* INFORMATION SUPPLIED
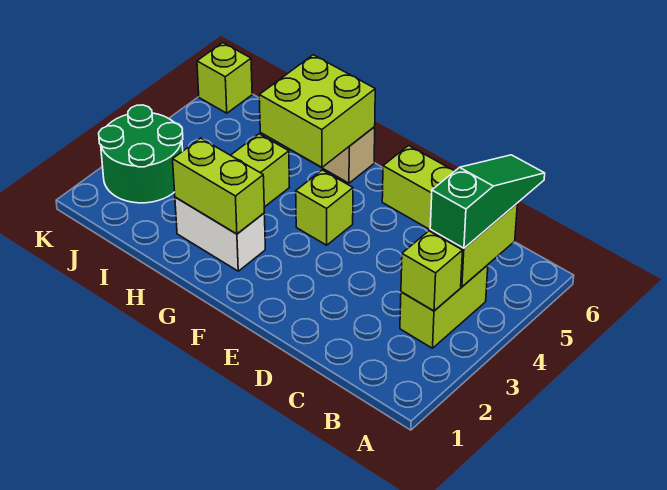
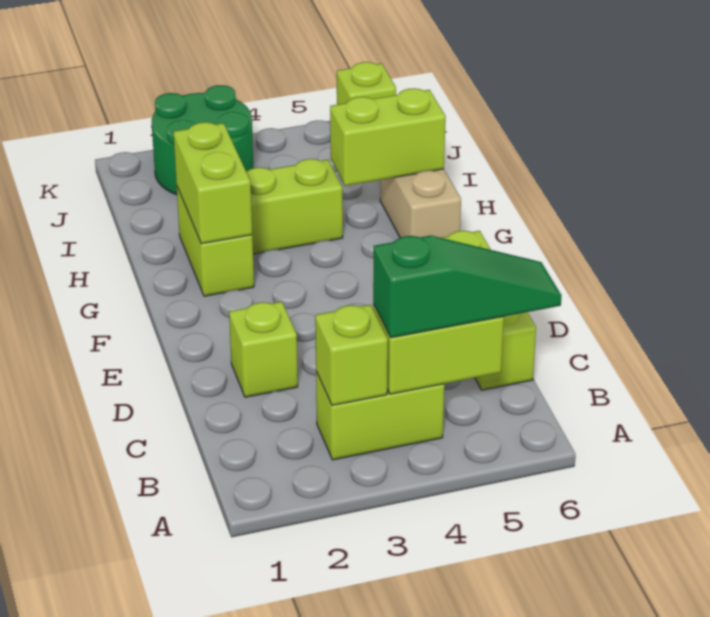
lime brick F4 level 1 -> lime brick D2 level 1
white brick G2:H2 level 1 -> lime brick G2:H2 level 1
lime brick G5:H6 level 2 -> lime brick H5:H6 level 2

* PROBLEM TO WORK ON
Set down the material above exactly. Skip any picture.

* YOUR SOLUTION
lime brick F4 level 1 -> lime brick D2 level 1
white brick G2:H2 level 1 -> lime brick G2:H2 level 1
lime brick G5:H6 level 2 -> lime brick H5:H6 level 2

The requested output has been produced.